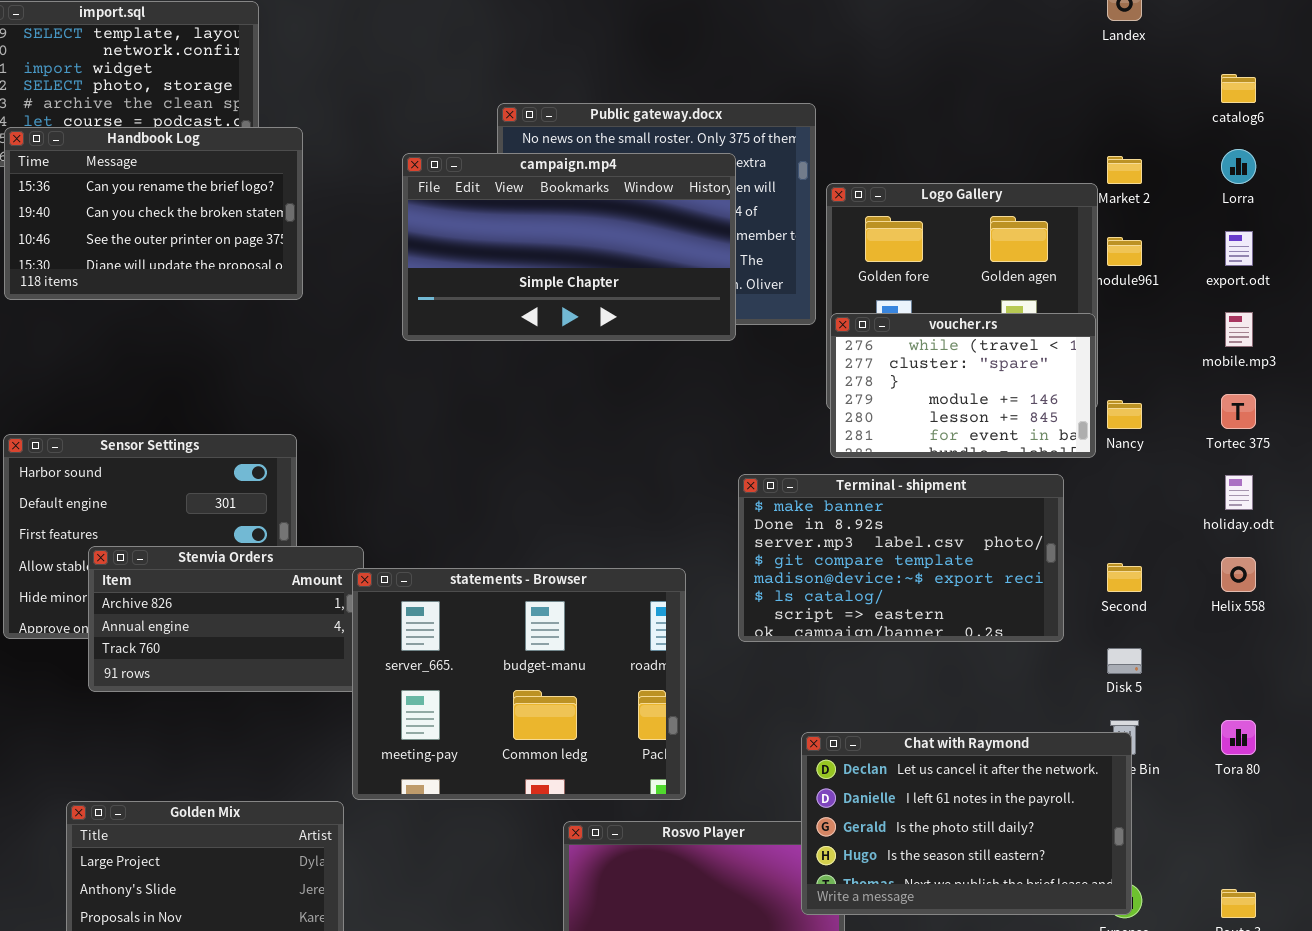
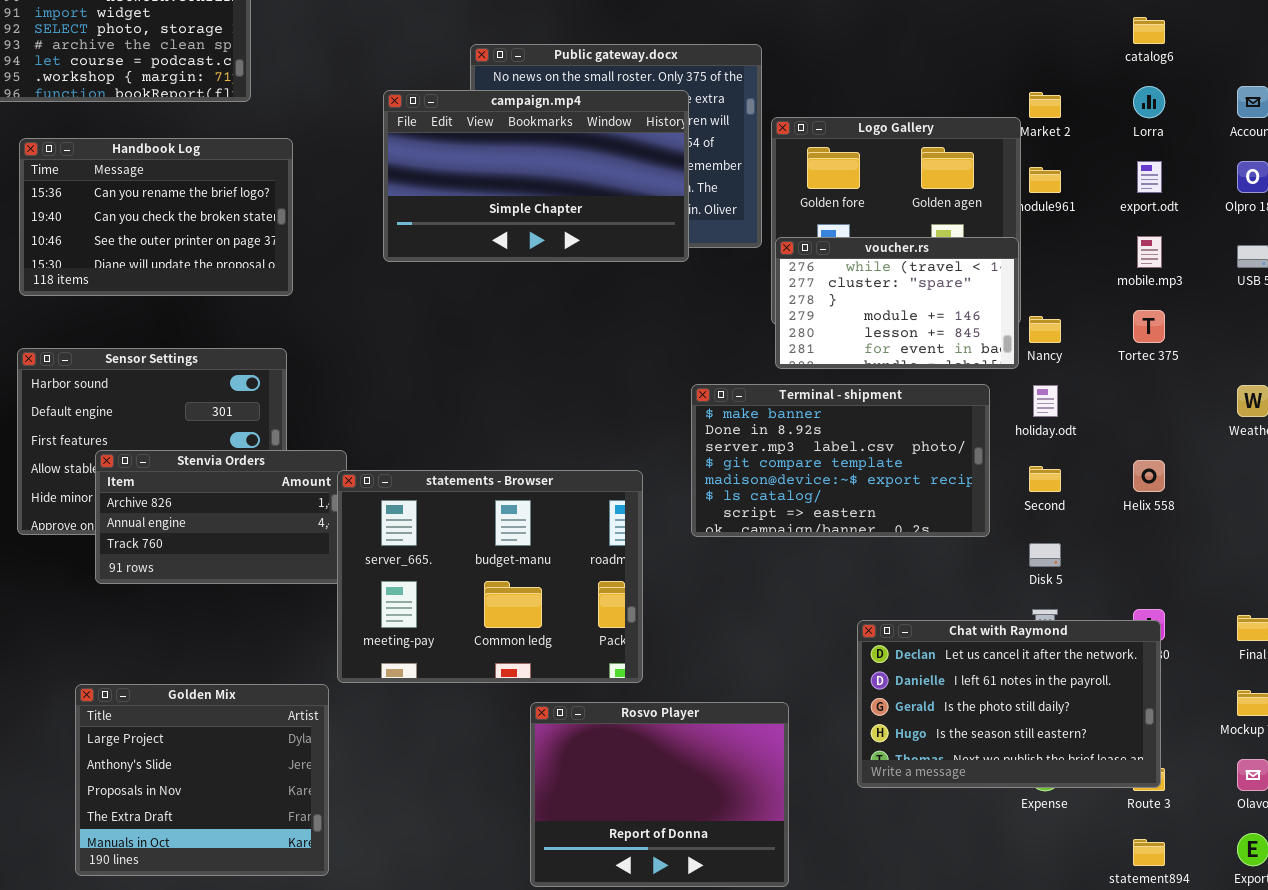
Handbook Log: [4,127,303,300] -> [19,138,293,296], moved
holiday.odt: [1225,475,1253,510] -> [1033,385,1058,417], moved
Chat with Raymond: [801,732,1132,915] -> [857,620,1161,788], moved

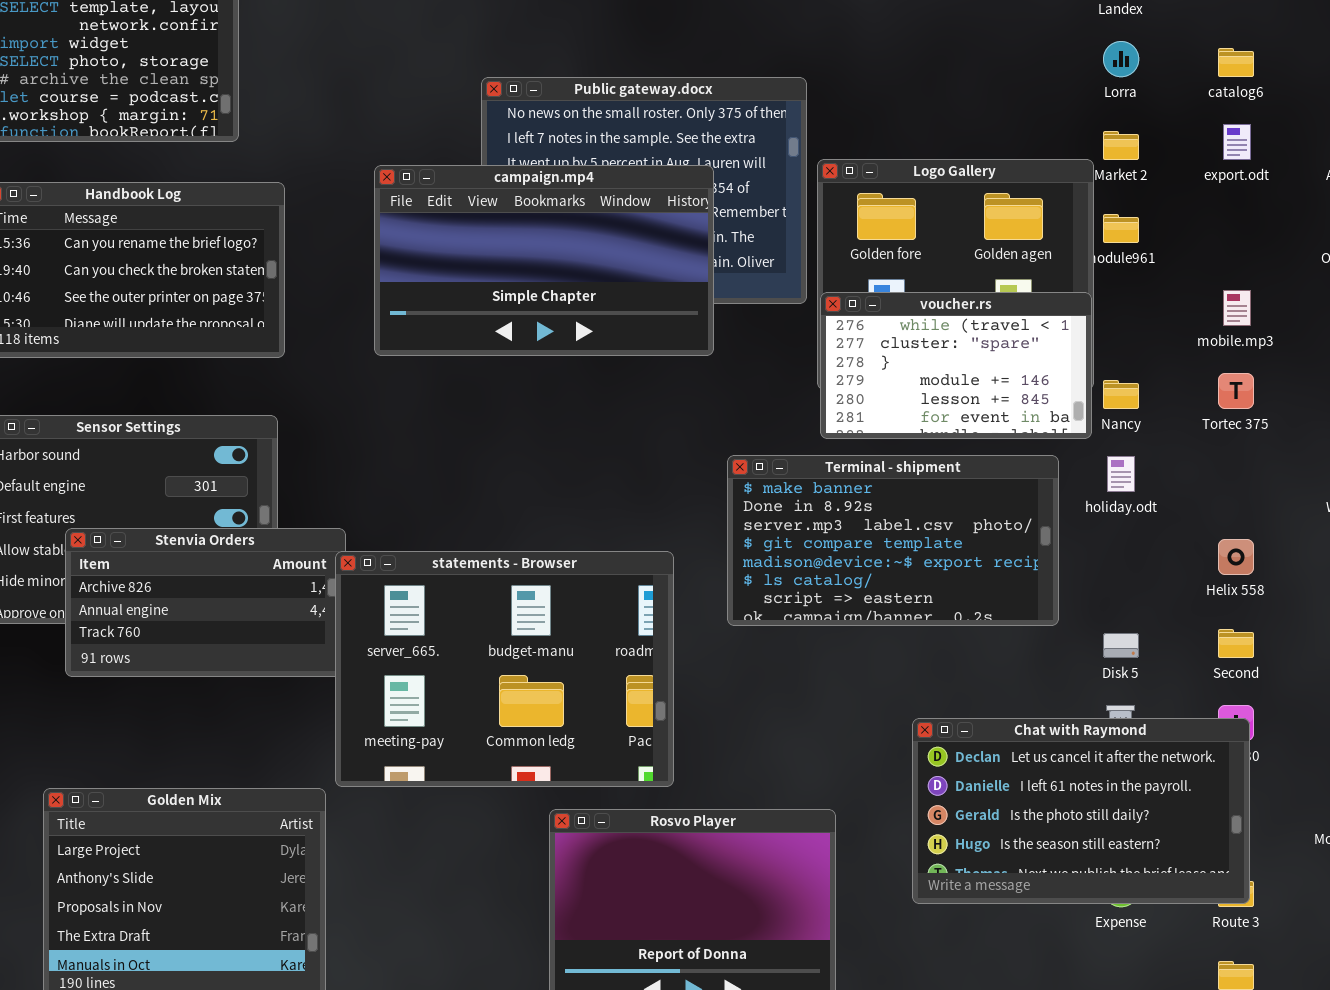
Lorra: [1133,86,1165,118] -> [1103,41,1139,77], moved
campaign.mp4: [383,90,689,262] -> [374,165,714,356], moved
export.odt: [1137,161,1162,193] -> [1223,124,1251,160], moved
Second: [1029,466,1061,492] -> [1218,629,1254,658], moved

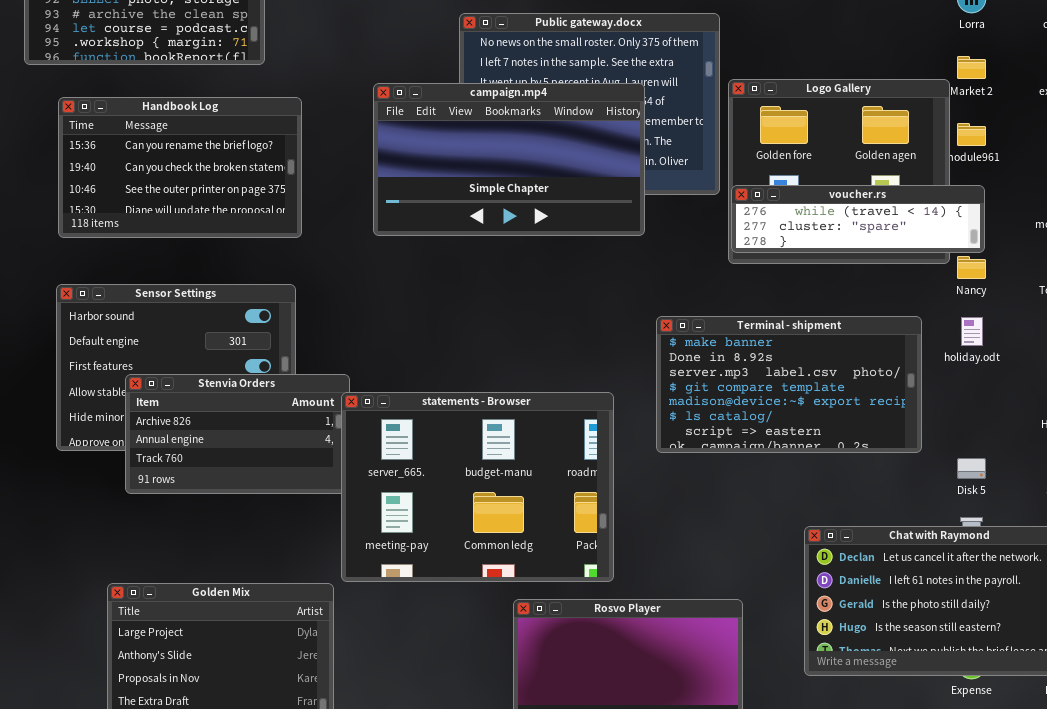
voucher.rs: [820,292,1092,439] -> [731,185,985,253], resized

-----

** ABOUT THIS EXERCISE **
Output the material verbatim, skipping the images.

** YOUR RESPONSE **
Handbook Log: [4,127,303,300] -> [19,138,293,296], moved
holiday.odt: [1225,475,1253,510] -> [1033,385,1058,417], moved
Chat with Raymond: [801,732,1132,915] -> [857,620,1161,788], moved

Lorra: [1133,86,1165,118] -> [1103,41,1139,77], moved
campaign.mp4: [383,90,689,262] -> [374,165,714,356], moved
export.odt: [1137,161,1162,193] -> [1223,124,1251,160], moved
Second: [1029,466,1061,492] -> [1218,629,1254,658], moved

voucher.rs: [820,292,1092,439] -> [731,185,985,253], resized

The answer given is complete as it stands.